What this task involves: Using the data below, copy out all lines with the word "green".
>>>
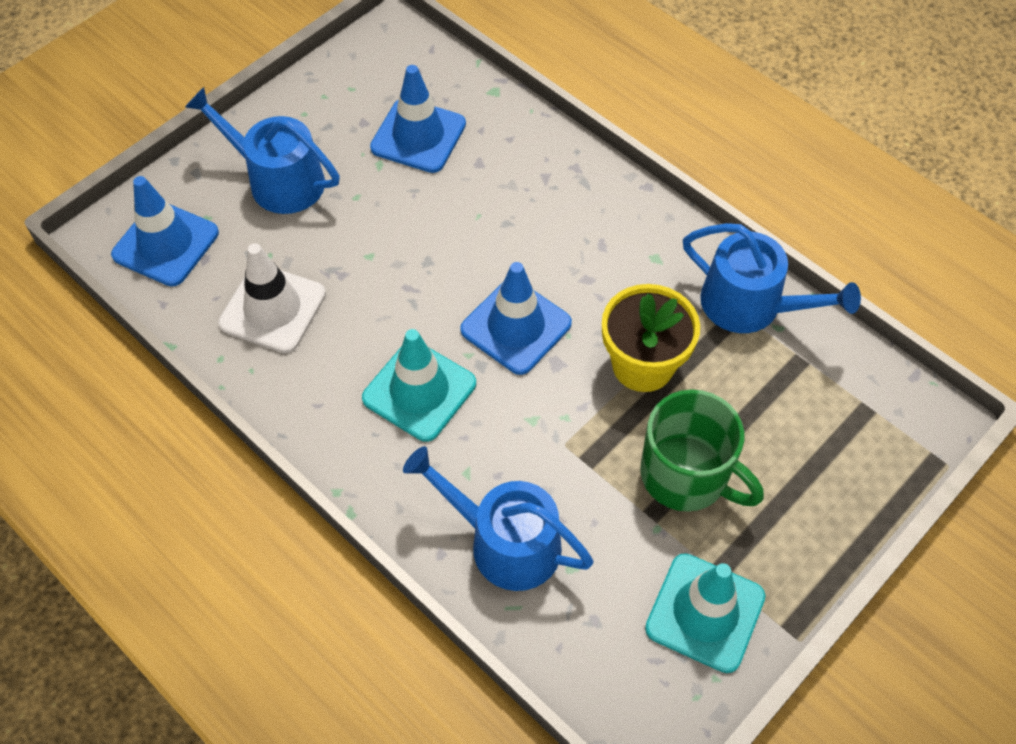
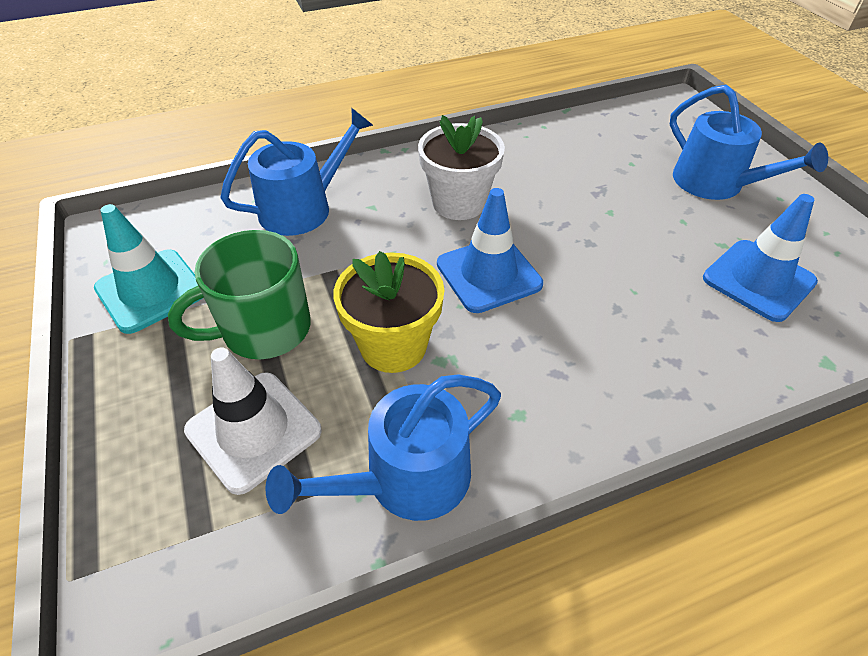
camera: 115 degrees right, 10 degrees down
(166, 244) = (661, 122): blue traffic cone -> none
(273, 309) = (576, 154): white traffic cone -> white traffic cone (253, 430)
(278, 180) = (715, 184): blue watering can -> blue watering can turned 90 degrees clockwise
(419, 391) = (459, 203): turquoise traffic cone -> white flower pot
<<<
>>>
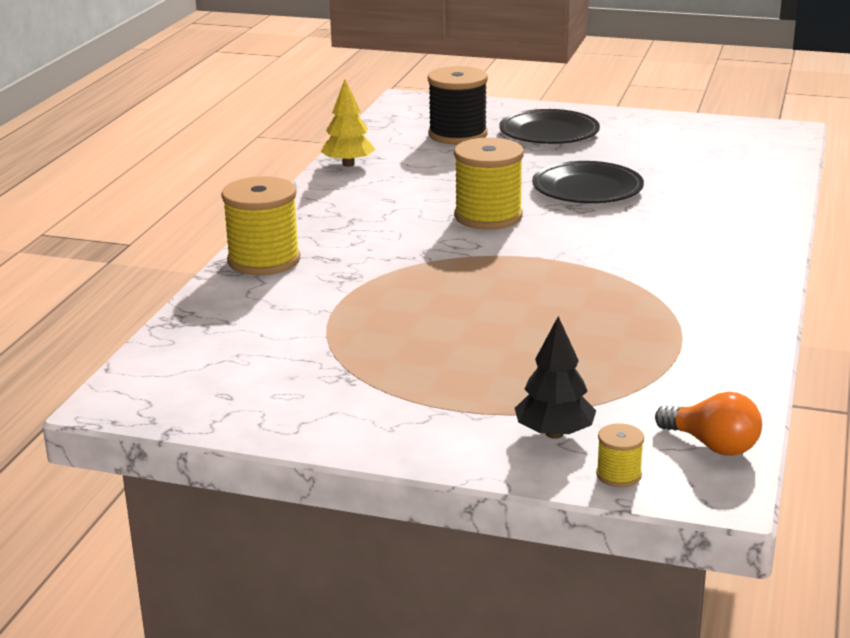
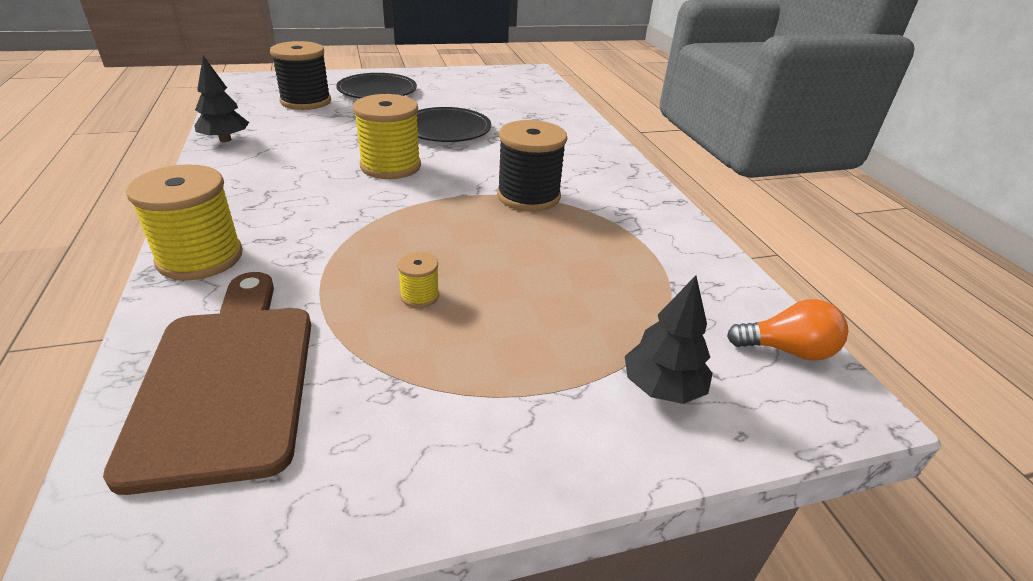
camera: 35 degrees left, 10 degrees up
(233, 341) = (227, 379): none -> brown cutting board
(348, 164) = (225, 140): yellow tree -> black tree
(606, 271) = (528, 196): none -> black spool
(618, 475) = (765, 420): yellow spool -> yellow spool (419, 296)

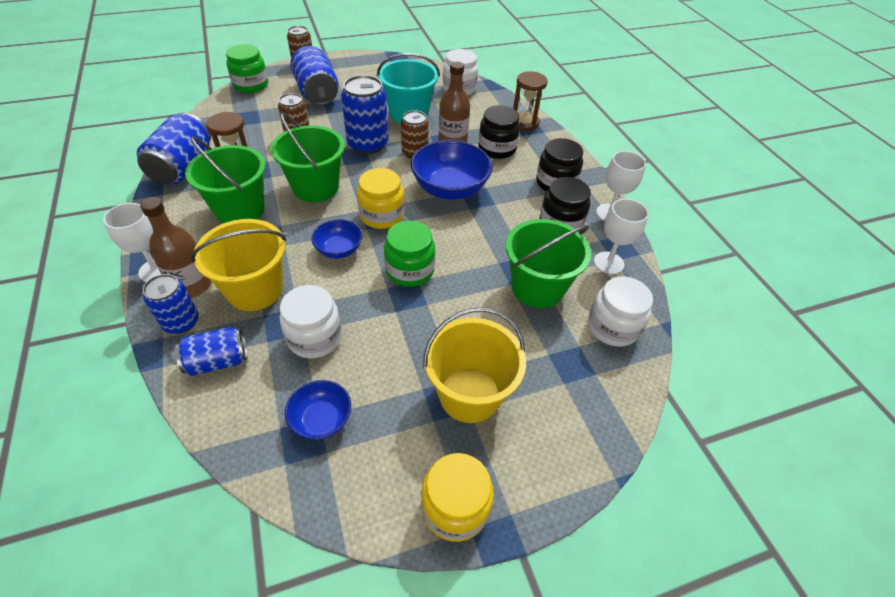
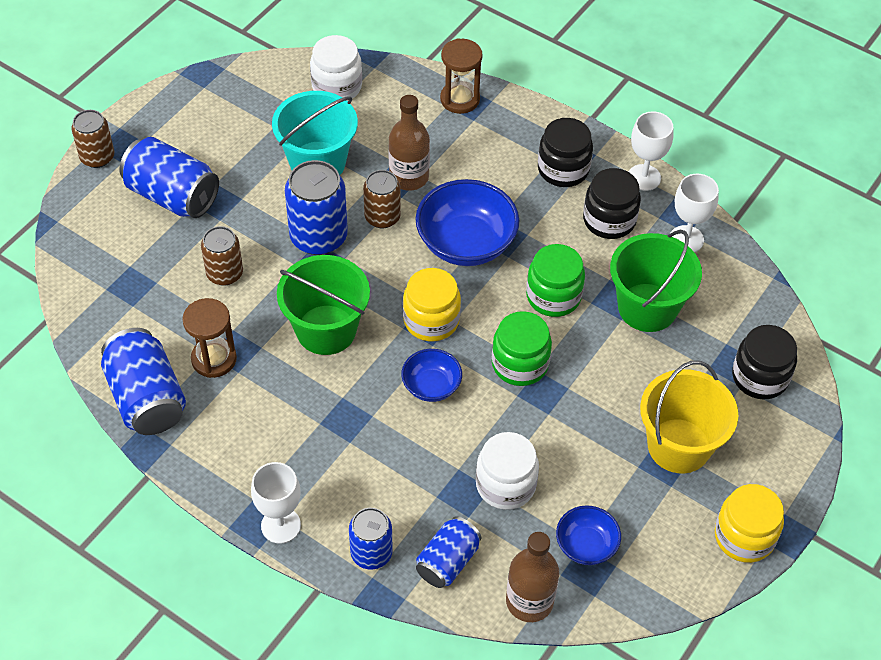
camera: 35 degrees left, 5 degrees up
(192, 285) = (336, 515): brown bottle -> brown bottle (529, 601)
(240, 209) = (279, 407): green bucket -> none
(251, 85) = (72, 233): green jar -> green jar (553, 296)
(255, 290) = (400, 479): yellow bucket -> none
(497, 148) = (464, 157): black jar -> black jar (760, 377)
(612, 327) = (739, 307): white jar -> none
<<<
Answer to this problem:
(240, 209) = (279, 407): green bucket -> none
(251, 85) = (72, 233): green jar -> green jar (553, 296)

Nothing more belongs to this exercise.